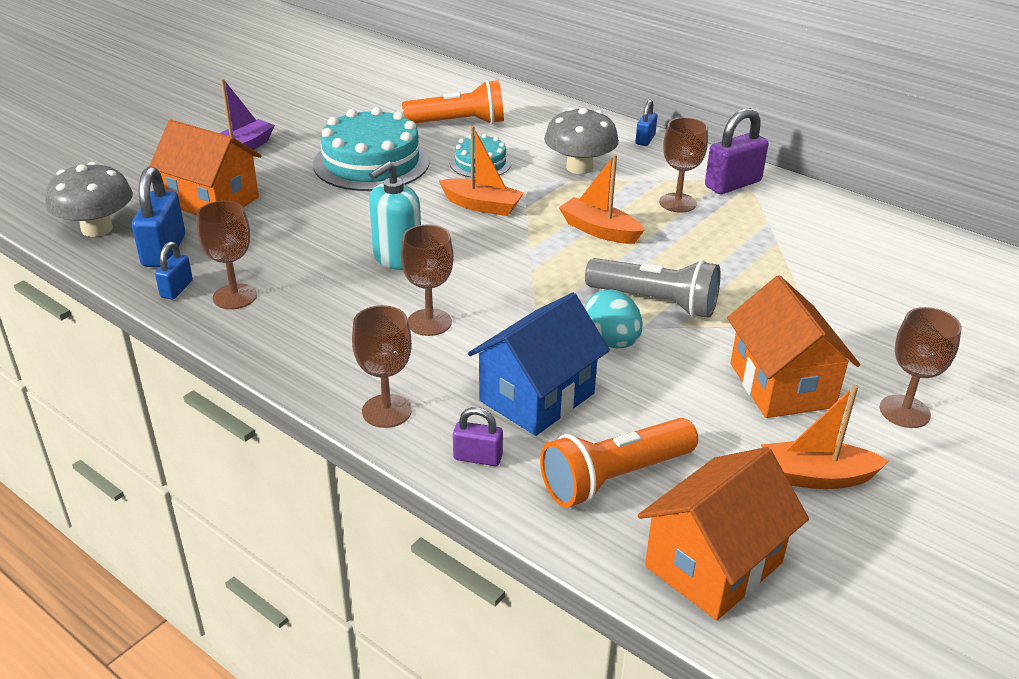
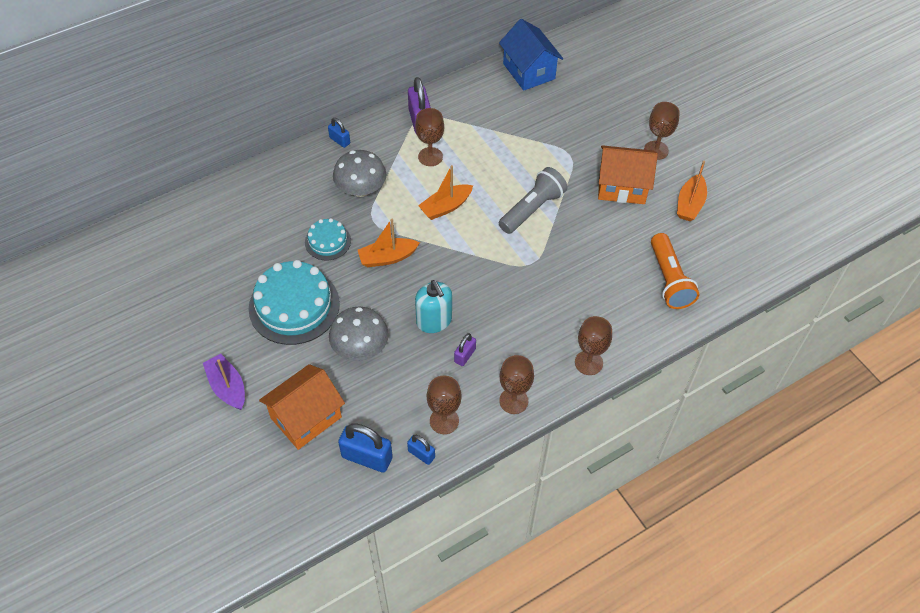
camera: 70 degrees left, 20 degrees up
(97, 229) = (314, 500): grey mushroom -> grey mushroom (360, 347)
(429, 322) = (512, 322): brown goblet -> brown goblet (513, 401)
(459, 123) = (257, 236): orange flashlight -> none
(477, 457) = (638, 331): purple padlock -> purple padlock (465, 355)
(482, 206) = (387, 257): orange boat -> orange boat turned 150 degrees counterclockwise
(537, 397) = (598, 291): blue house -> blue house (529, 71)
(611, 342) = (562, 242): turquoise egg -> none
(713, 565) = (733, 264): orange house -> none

---

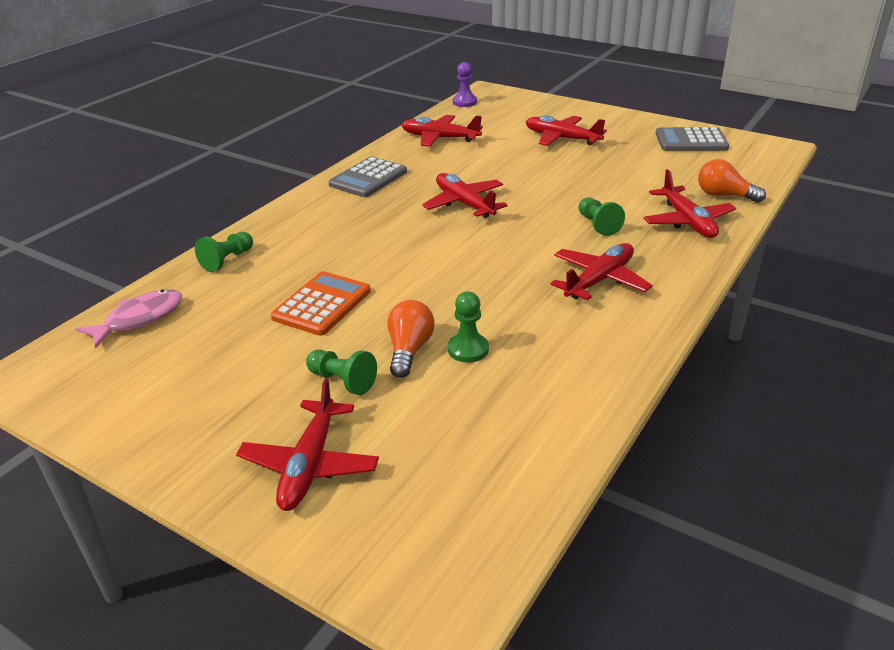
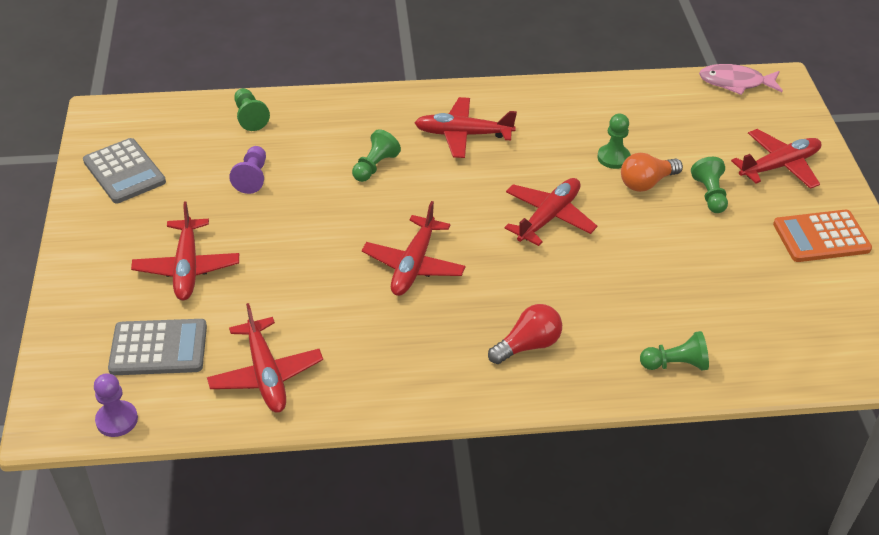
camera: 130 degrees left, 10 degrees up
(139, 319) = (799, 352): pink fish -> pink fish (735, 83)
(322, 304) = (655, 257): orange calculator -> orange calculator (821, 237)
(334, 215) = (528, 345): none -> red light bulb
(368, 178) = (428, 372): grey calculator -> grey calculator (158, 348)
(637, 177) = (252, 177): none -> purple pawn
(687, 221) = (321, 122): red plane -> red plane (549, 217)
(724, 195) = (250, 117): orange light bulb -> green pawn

Problem details -> Please give back, exactly as it stands above, the stretch from the line with "camera: 130 degrees left, 10 degrees up" through the line with "(637, 177) = (252, 177): none -> purple pawn", and no line outside it.

Exercise output ->
camera: 130 degrees left, 10 degrees up
(139, 319) = (799, 352): pink fish -> pink fish (735, 83)
(322, 304) = (655, 257): orange calculator -> orange calculator (821, 237)
(334, 215) = (528, 345): none -> red light bulb
(368, 178) = (428, 372): grey calculator -> grey calculator (158, 348)
(637, 177) = (252, 177): none -> purple pawn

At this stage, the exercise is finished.